--- ENTRIES SHOWN Enclosed Below ---
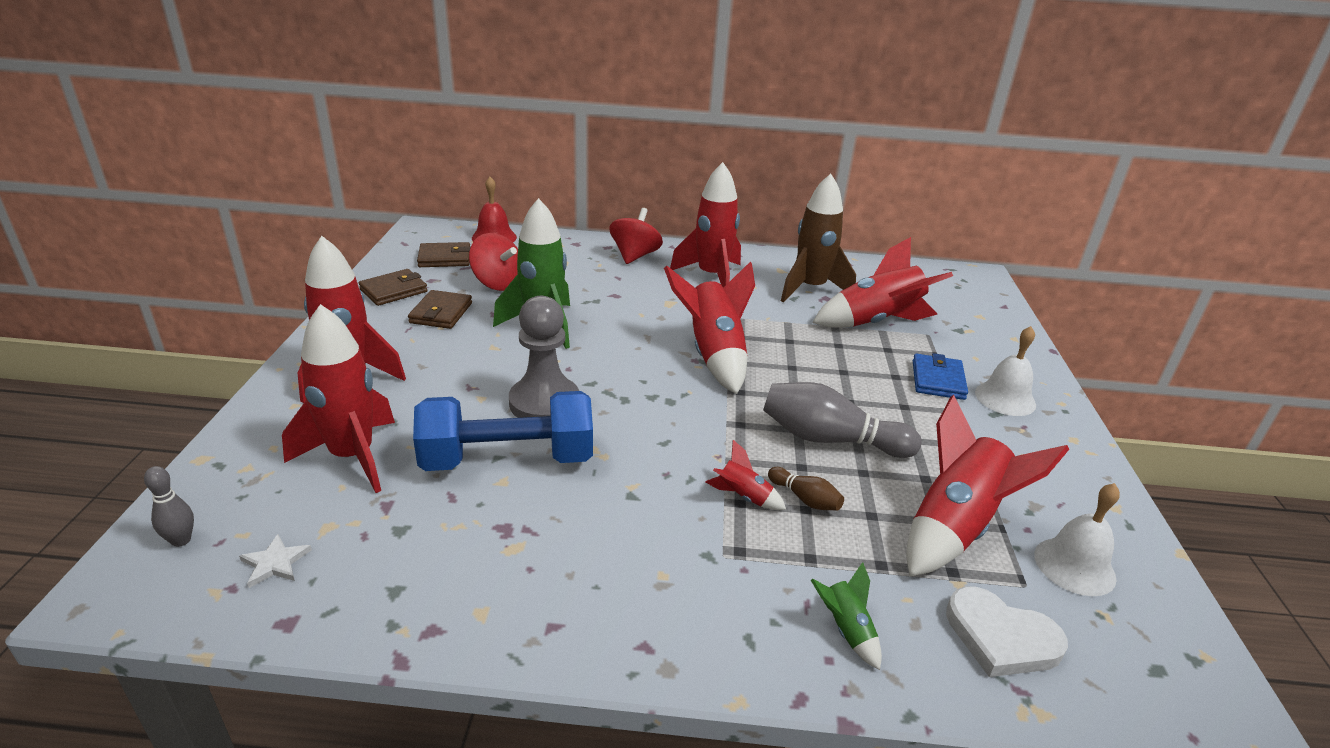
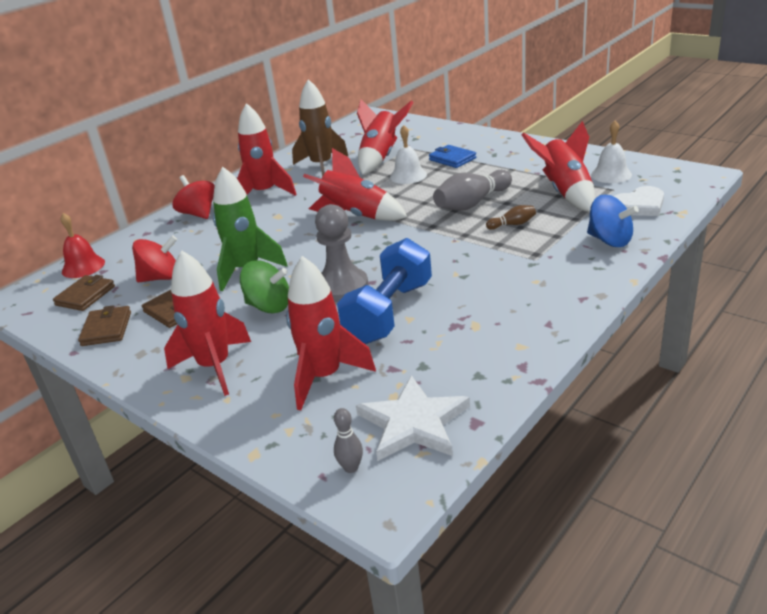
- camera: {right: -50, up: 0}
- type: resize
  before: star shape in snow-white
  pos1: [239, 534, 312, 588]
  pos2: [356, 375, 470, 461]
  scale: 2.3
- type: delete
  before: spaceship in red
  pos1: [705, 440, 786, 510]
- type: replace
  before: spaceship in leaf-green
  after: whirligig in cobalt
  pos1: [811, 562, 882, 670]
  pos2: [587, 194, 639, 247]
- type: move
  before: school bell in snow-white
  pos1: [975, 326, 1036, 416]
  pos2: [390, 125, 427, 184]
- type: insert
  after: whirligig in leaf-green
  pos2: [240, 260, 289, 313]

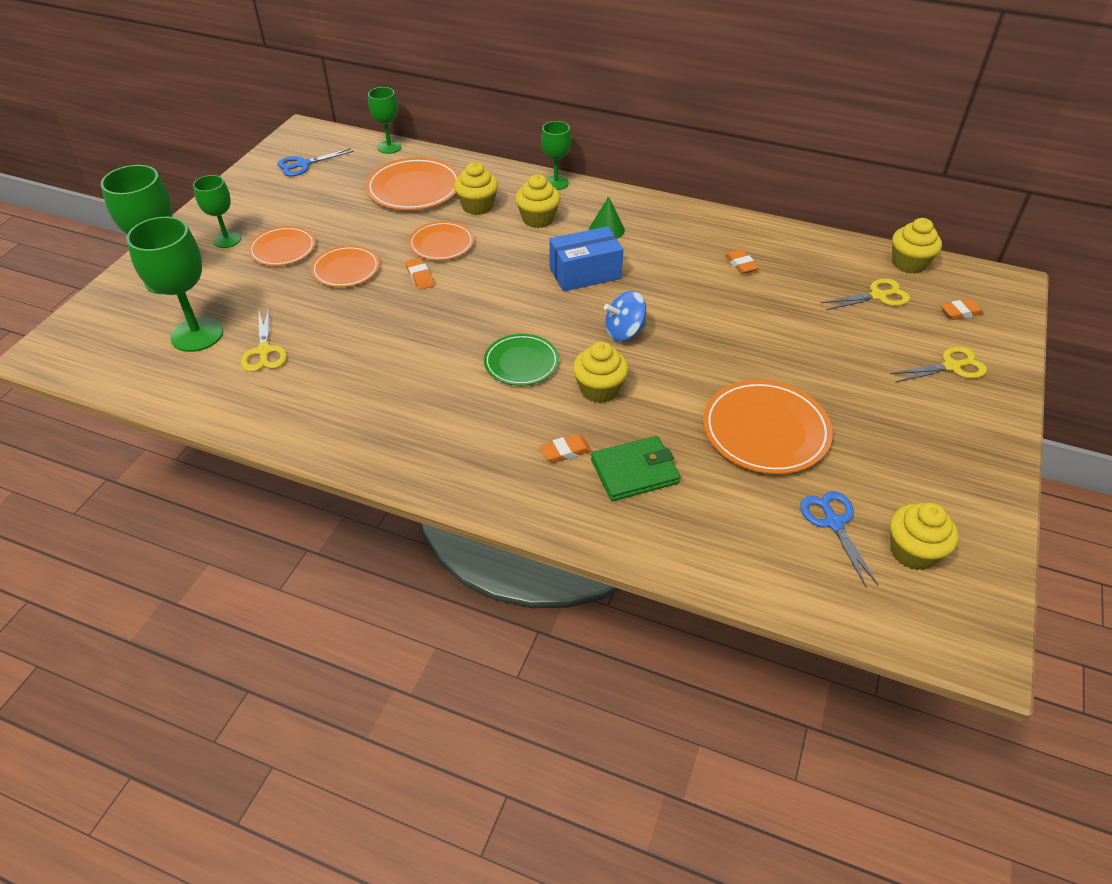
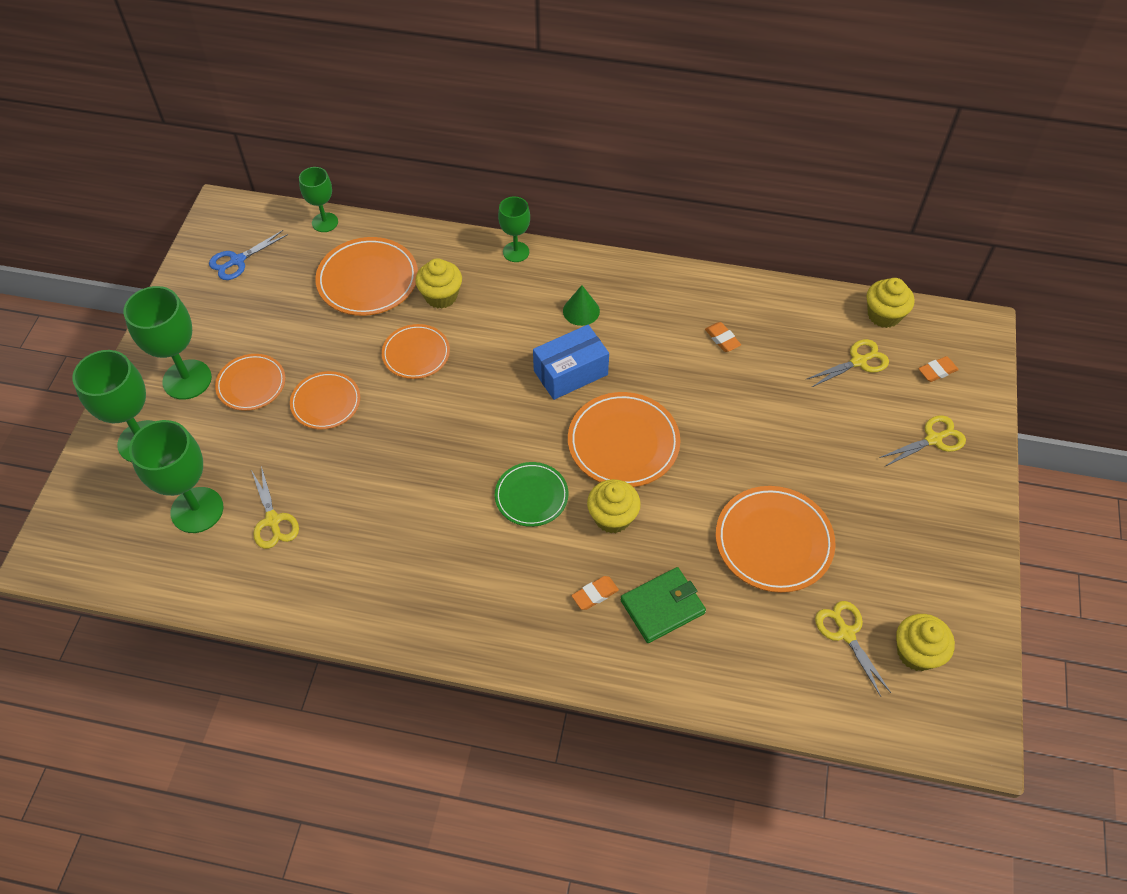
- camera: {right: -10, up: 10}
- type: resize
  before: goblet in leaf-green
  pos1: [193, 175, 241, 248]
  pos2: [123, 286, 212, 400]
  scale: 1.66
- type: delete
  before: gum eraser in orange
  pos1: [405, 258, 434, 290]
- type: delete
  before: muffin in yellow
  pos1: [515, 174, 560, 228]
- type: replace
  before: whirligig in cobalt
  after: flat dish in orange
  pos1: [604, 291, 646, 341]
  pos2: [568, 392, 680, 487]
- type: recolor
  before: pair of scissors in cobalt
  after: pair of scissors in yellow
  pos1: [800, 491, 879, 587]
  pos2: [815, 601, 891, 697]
--- End of Enclosed ENTRIES SHOWN ---
#### [EXERCISE INSTRUCTIONS]
Would you repeat the listing above exactly, minus the images?

#### [OUTPUT FOR THIS TASK]
- camera: {right: -50, up: 0}
- type: resize
  before: star shape in snow-white
  pos1: [239, 534, 312, 588]
  pos2: [356, 375, 470, 461]
  scale: 2.3
- type: delete
  before: spaceship in red
  pos1: [705, 440, 786, 510]
- type: replace
  before: spaceship in leaf-green
  after: whirligig in cobalt
  pos1: [811, 562, 882, 670]
  pos2: [587, 194, 639, 247]
- type: move
  before: school bell in snow-white
  pos1: [975, 326, 1036, 416]
  pos2: [390, 125, 427, 184]
- type: insert
  after: whirligig in leaf-green
  pos2: [240, 260, 289, 313]

- camera: {right: -10, up: 10}
- type: resize
  before: goblet in leaf-green
  pos1: [193, 175, 241, 248]
  pos2: [123, 286, 212, 400]
  scale: 1.66
- type: delete
  before: gum eraser in orange
  pos1: [405, 258, 434, 290]
- type: delete
  before: muffin in yellow
  pos1: [515, 174, 560, 228]
- type: replace
  before: whirligig in cobalt
  after: flat dish in orange
  pos1: [604, 291, 646, 341]
  pos2: [568, 392, 680, 487]
- type: recolor
  before: pair of scissors in cobalt
  after: pair of scissors in yellow
  pos1: [800, 491, 879, 587]
  pos2: [815, 601, 891, 697]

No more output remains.